-- Opening Marker --

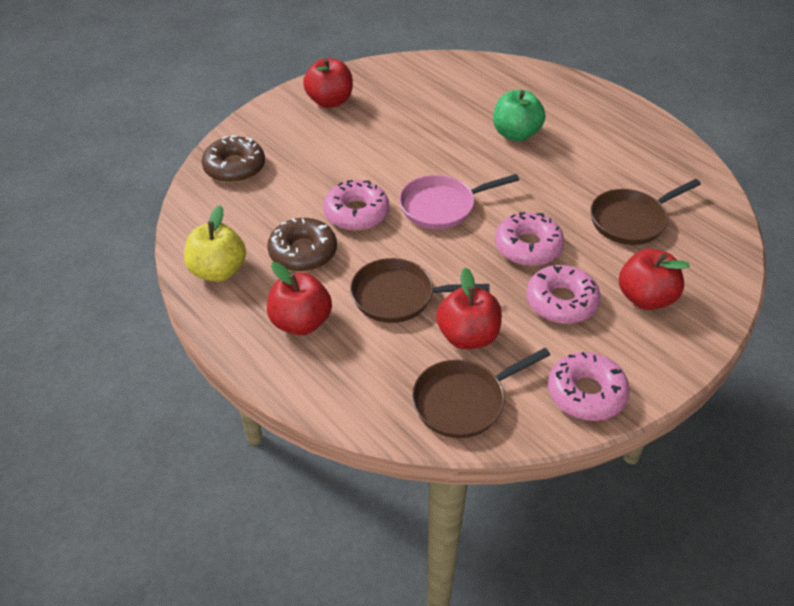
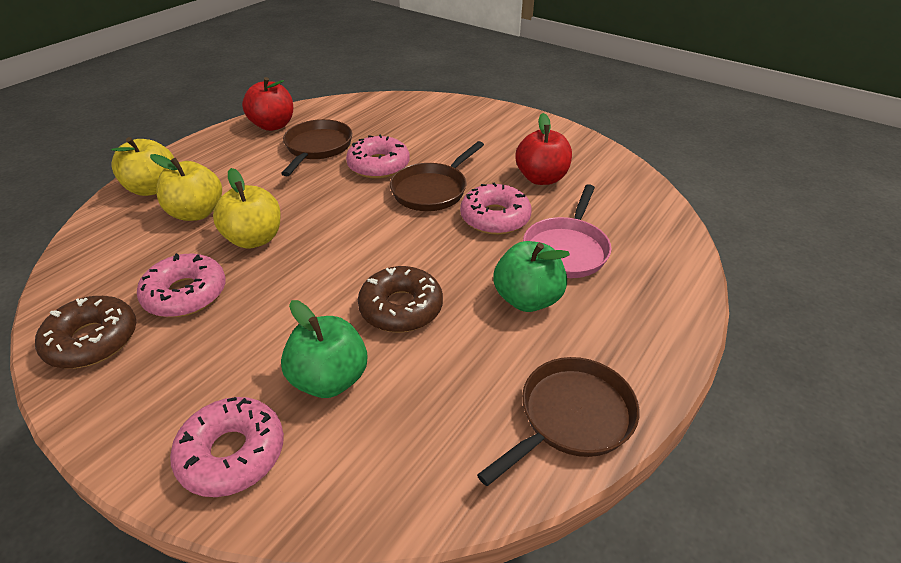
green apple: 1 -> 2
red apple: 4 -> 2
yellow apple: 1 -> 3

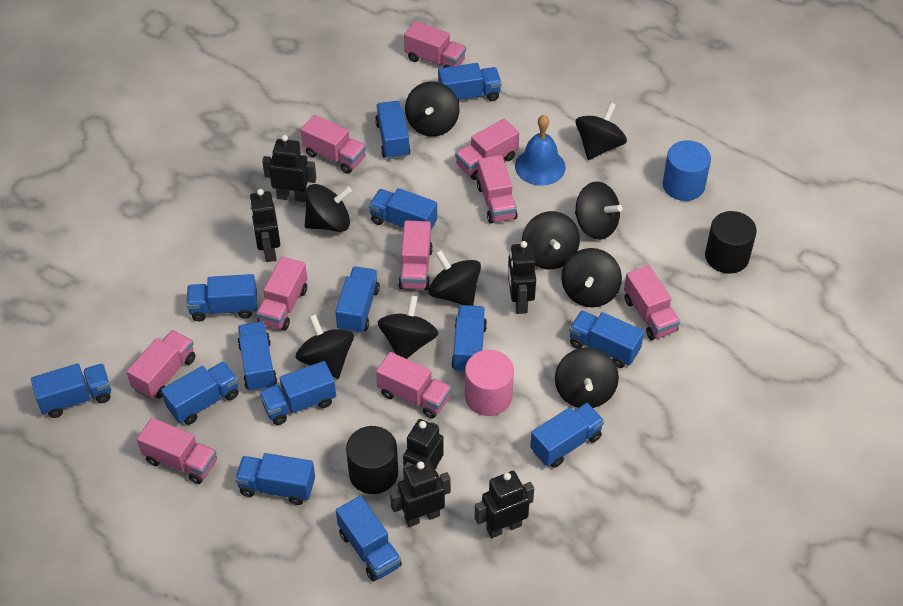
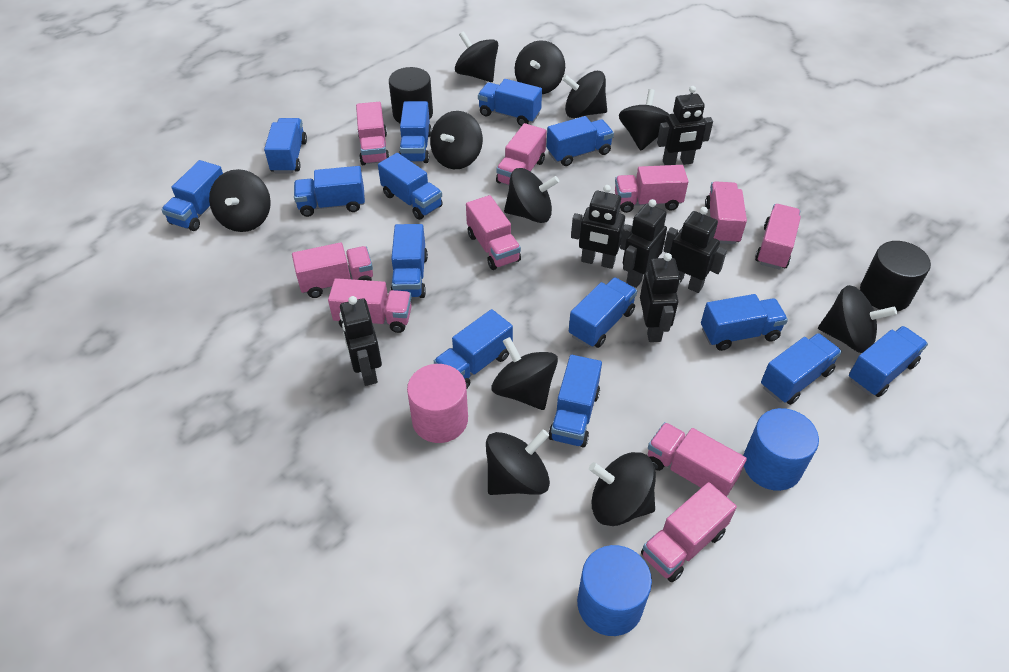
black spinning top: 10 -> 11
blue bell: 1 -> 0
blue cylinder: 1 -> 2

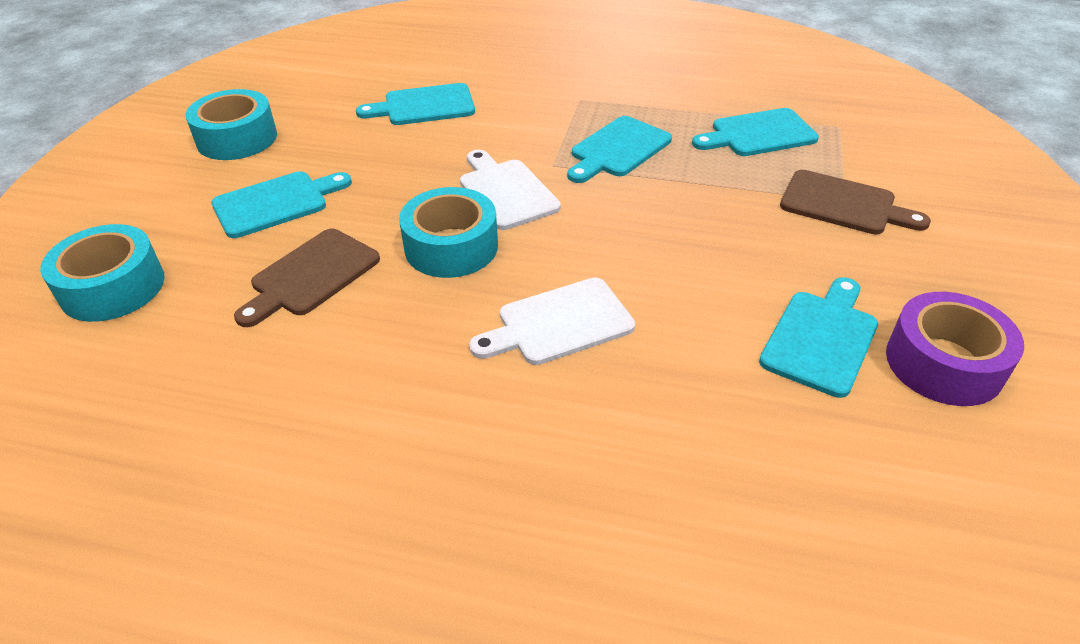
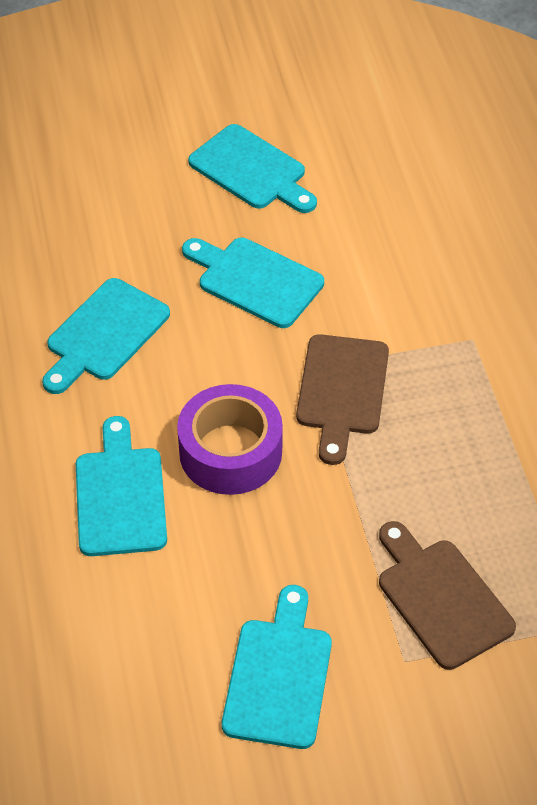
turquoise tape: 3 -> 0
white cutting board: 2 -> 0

-- Closing Marker --
-- Opening Marker --

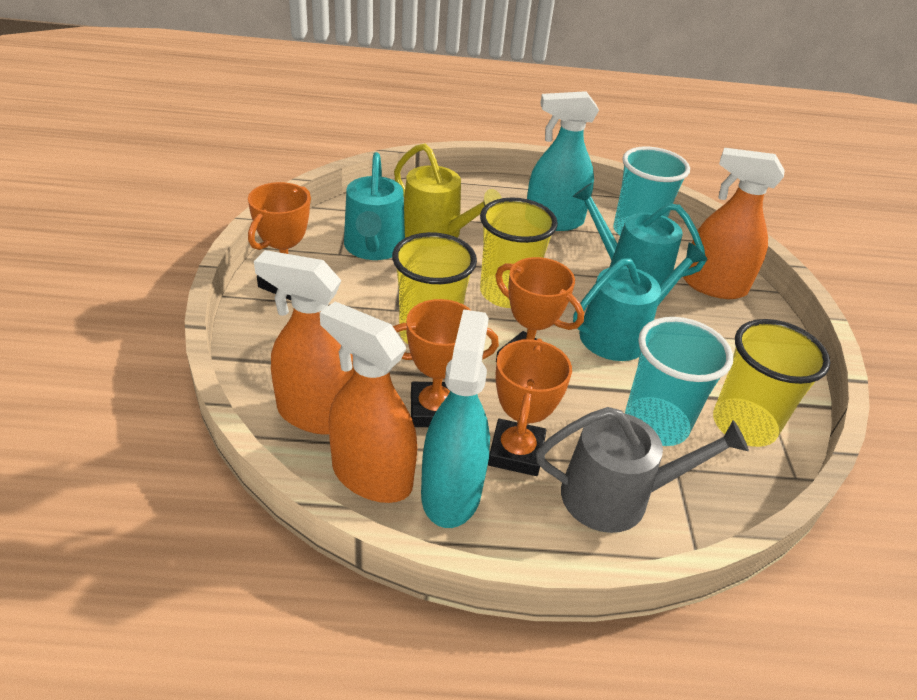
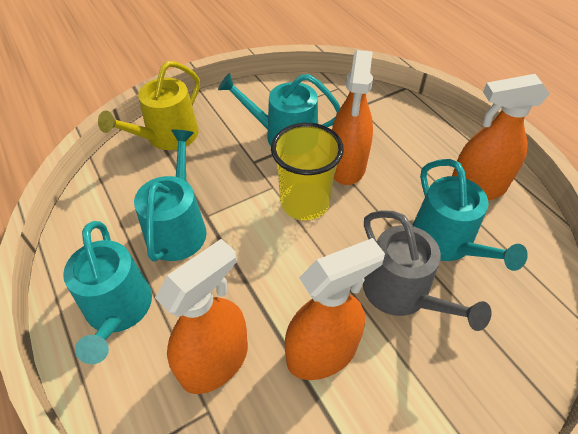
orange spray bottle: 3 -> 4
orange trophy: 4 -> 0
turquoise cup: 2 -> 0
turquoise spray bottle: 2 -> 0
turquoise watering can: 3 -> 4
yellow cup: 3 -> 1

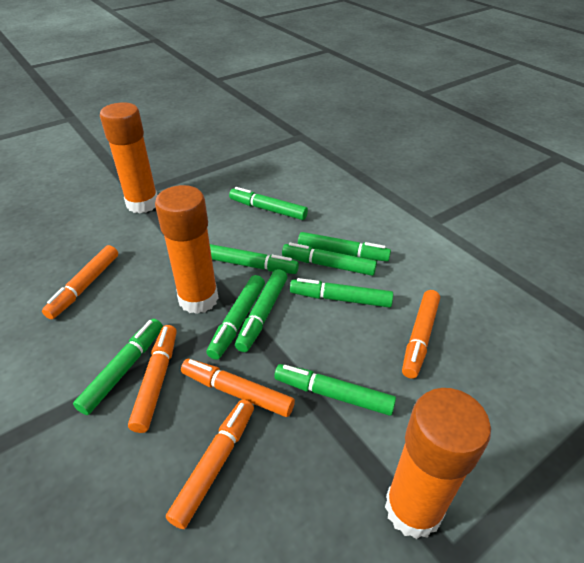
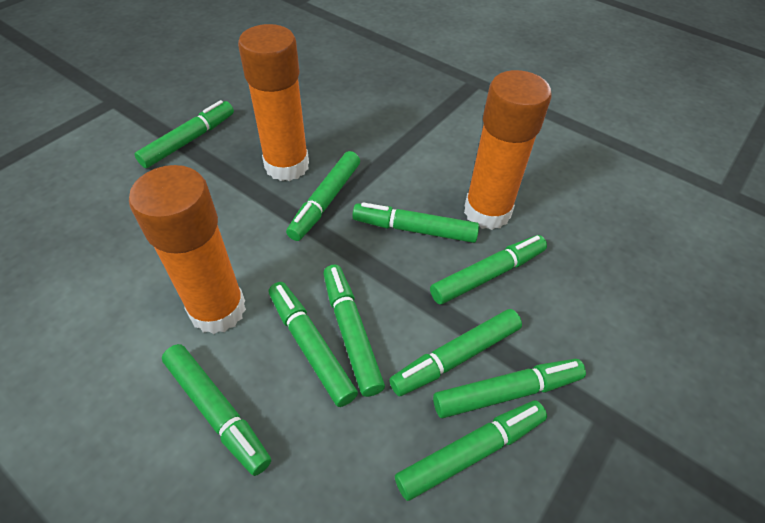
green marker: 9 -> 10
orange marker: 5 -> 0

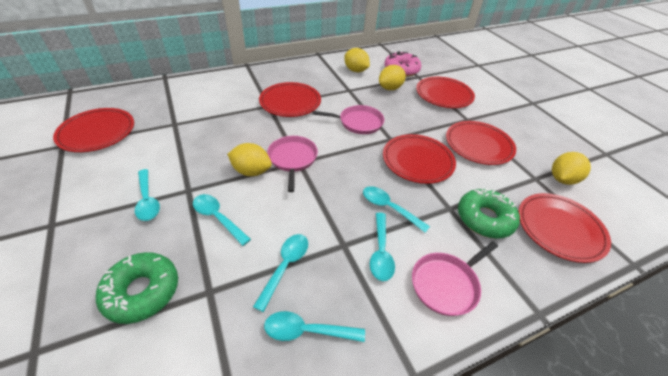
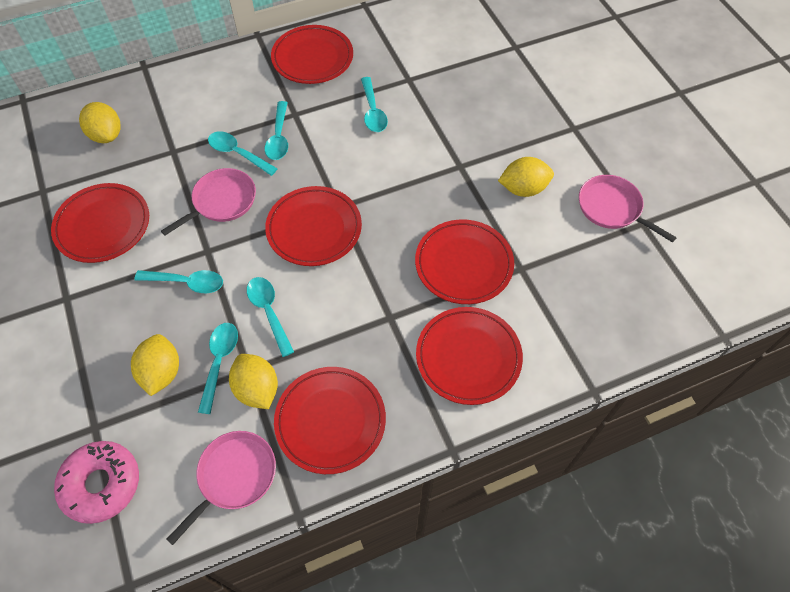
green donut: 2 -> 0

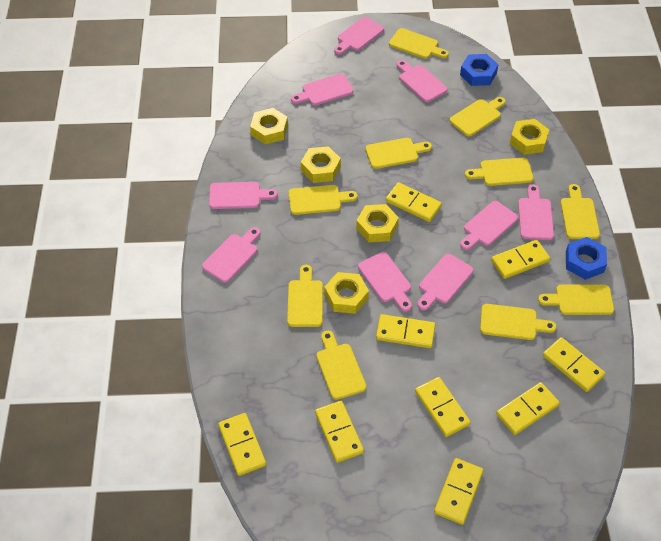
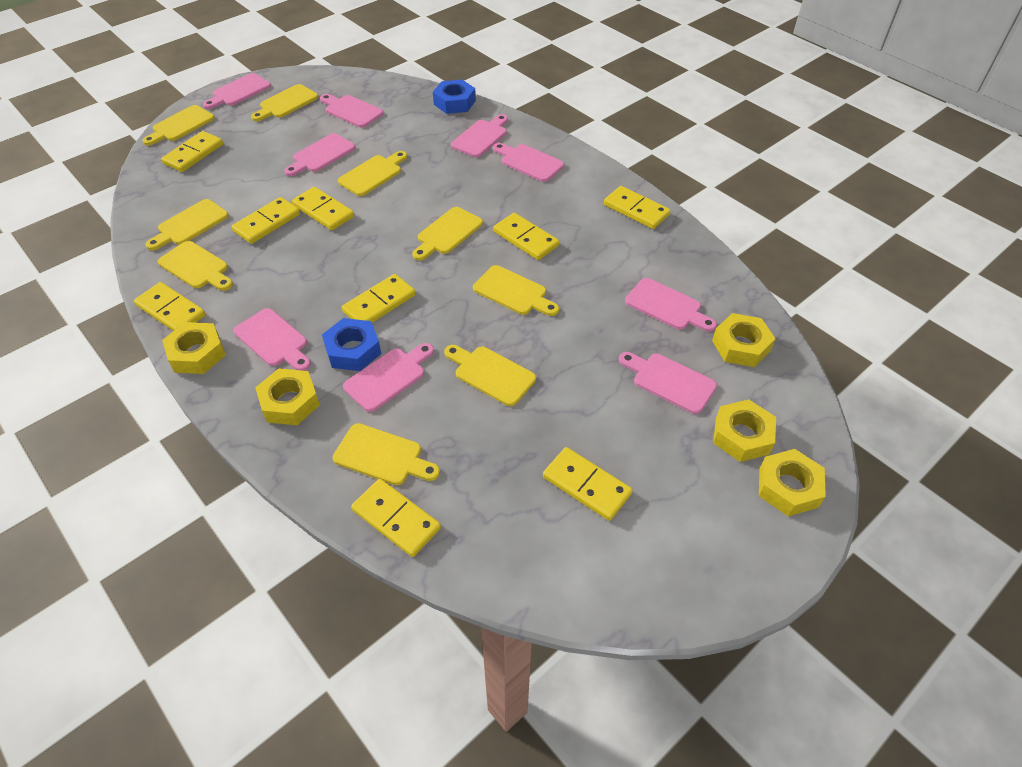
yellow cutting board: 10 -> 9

-- Closing Marker --

▶ Prompt
Repeat only the stretch of data above that runs from the line with "turquoise spray bottle: 2 -> 0" to the line with "yellow cutting board: 10 -> 9". Keep both end lines; exclude pictures.

▶ Response
turquoise spray bottle: 2 -> 0
turquoise watering can: 3 -> 4
yellow cup: 3 -> 1

green marker: 9 -> 10
orange marker: 5 -> 0

green donut: 2 -> 0

yellow cutting board: 10 -> 9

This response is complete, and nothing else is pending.